(Extracted data entries)
+---+

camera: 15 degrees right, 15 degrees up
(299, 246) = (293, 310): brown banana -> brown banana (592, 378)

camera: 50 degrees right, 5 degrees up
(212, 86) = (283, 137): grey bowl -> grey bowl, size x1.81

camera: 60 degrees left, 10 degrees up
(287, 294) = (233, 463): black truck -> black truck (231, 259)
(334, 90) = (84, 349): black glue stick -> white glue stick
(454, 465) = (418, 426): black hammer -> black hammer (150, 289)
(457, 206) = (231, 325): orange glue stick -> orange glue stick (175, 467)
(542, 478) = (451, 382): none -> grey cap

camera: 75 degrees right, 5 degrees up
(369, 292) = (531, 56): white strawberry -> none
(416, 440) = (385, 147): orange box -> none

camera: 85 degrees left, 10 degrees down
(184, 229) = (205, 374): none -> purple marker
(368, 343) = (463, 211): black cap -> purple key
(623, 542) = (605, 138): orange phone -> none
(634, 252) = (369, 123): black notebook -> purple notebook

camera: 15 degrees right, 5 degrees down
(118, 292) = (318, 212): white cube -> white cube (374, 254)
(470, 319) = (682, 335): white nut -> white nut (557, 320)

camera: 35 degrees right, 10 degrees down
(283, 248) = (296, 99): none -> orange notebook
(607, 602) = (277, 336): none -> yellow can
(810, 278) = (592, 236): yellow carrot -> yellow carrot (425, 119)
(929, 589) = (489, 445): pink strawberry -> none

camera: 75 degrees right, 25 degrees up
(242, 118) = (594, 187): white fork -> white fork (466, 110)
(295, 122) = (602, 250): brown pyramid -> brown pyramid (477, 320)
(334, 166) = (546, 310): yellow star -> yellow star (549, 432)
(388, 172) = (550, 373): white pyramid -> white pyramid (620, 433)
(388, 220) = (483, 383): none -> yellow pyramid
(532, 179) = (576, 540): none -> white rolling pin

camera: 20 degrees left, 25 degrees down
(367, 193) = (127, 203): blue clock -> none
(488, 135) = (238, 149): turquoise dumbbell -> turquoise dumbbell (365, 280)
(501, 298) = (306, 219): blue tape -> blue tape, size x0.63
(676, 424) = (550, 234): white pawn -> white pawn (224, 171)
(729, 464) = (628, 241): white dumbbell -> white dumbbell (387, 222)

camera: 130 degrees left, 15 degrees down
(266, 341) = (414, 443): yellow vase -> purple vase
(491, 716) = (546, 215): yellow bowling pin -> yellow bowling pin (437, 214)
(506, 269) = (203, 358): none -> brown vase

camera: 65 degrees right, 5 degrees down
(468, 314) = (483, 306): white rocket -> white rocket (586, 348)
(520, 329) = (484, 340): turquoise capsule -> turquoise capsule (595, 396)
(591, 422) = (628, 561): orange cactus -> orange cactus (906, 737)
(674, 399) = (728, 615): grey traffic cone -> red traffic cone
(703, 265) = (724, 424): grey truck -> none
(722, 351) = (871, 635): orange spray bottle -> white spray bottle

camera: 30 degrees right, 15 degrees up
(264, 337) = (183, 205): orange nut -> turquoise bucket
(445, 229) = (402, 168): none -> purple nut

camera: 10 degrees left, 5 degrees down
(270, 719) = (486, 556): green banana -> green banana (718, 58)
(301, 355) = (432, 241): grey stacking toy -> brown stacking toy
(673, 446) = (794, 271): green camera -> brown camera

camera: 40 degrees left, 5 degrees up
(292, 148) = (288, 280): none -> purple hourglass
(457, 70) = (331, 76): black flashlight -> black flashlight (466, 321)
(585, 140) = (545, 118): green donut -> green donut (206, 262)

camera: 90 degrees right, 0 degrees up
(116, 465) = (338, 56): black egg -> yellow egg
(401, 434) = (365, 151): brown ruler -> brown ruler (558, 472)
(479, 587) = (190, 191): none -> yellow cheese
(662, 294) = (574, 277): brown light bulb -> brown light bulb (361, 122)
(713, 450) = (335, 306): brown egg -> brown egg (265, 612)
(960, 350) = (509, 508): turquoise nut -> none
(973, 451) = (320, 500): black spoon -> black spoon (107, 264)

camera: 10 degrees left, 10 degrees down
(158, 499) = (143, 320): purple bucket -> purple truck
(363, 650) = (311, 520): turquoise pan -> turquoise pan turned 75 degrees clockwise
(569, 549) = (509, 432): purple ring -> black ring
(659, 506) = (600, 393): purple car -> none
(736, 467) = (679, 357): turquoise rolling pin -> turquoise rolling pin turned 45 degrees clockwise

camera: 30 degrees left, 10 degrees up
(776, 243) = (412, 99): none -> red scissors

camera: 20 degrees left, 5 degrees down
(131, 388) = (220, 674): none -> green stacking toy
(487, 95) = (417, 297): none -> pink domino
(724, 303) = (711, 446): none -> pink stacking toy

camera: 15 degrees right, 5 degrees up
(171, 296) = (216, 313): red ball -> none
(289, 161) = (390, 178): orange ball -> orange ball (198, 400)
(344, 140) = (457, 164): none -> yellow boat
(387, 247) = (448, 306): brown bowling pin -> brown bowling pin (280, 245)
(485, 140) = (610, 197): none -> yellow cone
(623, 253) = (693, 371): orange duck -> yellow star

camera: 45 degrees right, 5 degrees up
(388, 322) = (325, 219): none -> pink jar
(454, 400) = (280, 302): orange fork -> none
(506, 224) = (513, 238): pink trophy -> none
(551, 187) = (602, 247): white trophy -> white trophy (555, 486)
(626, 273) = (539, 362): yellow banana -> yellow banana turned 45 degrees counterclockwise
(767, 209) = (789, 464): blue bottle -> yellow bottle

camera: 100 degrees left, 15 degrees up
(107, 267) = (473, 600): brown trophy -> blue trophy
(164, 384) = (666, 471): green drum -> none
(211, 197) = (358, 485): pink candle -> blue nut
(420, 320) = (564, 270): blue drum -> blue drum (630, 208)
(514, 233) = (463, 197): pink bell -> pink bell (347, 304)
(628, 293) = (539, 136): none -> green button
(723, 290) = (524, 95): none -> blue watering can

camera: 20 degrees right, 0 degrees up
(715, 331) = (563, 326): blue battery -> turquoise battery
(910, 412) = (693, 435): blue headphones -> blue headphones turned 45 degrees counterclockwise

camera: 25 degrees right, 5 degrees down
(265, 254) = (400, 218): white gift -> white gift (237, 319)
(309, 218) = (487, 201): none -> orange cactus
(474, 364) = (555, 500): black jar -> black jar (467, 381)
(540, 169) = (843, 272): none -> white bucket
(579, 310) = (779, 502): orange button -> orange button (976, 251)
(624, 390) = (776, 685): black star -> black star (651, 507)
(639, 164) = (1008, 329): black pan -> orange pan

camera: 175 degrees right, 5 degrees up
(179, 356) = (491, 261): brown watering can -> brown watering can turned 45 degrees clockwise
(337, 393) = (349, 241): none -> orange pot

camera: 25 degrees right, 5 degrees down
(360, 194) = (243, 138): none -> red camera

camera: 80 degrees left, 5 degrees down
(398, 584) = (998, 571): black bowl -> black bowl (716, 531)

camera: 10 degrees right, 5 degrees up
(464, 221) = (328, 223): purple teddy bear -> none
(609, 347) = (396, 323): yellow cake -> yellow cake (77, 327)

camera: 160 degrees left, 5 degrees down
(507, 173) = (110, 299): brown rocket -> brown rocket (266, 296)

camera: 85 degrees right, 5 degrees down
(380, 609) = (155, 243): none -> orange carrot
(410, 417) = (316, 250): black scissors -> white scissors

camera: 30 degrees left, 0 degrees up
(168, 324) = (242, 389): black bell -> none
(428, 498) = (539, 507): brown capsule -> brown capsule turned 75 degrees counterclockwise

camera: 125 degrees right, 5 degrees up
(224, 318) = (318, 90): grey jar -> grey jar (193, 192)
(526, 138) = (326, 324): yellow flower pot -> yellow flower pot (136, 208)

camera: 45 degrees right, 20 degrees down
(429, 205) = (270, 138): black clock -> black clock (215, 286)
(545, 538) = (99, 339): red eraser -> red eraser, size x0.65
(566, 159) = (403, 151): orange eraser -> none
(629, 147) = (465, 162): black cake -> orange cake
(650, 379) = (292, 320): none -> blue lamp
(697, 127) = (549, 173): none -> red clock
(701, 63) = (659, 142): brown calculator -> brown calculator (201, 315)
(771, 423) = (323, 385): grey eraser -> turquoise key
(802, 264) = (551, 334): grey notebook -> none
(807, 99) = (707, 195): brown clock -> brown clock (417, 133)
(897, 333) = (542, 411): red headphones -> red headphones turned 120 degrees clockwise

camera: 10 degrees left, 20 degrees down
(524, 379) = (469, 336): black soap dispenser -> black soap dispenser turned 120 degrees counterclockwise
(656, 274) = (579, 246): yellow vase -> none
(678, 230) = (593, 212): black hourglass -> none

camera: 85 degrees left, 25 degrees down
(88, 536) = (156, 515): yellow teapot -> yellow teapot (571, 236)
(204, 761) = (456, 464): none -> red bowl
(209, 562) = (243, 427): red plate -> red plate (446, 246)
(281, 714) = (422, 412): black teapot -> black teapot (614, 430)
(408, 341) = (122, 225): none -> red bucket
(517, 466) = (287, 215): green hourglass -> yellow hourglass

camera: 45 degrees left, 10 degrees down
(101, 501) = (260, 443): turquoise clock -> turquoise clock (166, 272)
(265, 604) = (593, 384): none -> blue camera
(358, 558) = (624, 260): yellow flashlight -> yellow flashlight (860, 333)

+---+

**Problem statement**
From the records above, transcribe exactly the run of lines that opens with the line holding "(623, 542) = (605, 138): orange phone -> none" and closes with the line holding "(118, 292) = (318, 212): white", both included.

**The completed task**
(623, 542) = (605, 138): orange phone -> none
(634, 252) = (369, 123): black notebook -> purple notebook

camera: 15 degrees right, 5 degrees down
(118, 292) = (318, 212): white cube -> white cube (374, 254)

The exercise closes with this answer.